** Data records follows **

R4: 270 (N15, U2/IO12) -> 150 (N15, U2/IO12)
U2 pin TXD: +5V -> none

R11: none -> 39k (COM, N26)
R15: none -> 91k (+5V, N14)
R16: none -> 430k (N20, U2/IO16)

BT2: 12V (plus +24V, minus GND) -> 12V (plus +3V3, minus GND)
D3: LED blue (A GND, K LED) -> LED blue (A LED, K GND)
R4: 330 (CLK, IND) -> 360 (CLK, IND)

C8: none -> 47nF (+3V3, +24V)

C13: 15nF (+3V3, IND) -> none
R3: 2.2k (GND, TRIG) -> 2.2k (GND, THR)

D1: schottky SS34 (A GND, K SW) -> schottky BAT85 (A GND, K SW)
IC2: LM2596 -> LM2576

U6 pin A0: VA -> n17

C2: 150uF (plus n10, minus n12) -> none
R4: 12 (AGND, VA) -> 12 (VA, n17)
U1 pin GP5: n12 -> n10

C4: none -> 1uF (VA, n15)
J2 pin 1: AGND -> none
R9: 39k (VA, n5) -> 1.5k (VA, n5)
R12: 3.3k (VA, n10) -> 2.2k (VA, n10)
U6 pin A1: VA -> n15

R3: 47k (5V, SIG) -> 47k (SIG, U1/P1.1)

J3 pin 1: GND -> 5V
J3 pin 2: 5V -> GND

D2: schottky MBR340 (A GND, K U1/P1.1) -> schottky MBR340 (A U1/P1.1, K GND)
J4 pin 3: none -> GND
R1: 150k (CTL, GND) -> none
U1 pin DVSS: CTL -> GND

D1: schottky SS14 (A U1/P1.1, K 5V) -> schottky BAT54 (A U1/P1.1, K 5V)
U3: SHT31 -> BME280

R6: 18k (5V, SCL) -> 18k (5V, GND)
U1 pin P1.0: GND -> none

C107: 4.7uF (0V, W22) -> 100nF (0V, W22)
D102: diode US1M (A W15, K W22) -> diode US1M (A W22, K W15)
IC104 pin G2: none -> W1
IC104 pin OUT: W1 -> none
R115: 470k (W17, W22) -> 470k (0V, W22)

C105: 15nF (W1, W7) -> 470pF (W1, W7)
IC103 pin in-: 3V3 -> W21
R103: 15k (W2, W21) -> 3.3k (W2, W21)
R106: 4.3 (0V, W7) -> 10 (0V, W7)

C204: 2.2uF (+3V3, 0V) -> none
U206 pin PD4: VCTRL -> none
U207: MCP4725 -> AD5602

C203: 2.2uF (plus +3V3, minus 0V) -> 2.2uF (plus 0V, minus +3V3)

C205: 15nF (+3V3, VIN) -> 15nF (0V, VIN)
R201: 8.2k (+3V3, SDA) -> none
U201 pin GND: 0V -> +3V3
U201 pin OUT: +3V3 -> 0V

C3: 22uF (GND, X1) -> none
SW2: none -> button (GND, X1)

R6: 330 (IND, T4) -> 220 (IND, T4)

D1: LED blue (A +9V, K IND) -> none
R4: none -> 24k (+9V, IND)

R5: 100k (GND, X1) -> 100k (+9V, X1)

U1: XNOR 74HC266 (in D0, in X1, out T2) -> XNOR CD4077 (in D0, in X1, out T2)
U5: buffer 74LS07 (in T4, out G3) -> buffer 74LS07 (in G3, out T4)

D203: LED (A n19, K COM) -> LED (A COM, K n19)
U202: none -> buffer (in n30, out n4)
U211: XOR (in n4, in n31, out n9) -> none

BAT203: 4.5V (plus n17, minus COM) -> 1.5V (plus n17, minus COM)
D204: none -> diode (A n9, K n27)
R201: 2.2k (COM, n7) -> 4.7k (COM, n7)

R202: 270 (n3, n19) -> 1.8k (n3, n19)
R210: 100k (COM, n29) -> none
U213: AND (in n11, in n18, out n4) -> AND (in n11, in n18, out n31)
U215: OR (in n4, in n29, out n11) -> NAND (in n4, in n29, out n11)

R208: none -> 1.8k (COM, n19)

** End of Data records **

• Problem to solve: When a line holds the string "schottky", pull it out of the listing.

• Completed task:
D1: schottky SS34 (A GND, K SW) -> schottky BAT85 (A GND, K SW)
D2: schottky MBR340 (A GND, K U1/P1.1) -> schottky MBR340 (A U1/P1.1, K GND)
D1: schottky SS14 (A U1/P1.1, K 5V) -> schottky BAT54 (A U1/P1.1, K 5V)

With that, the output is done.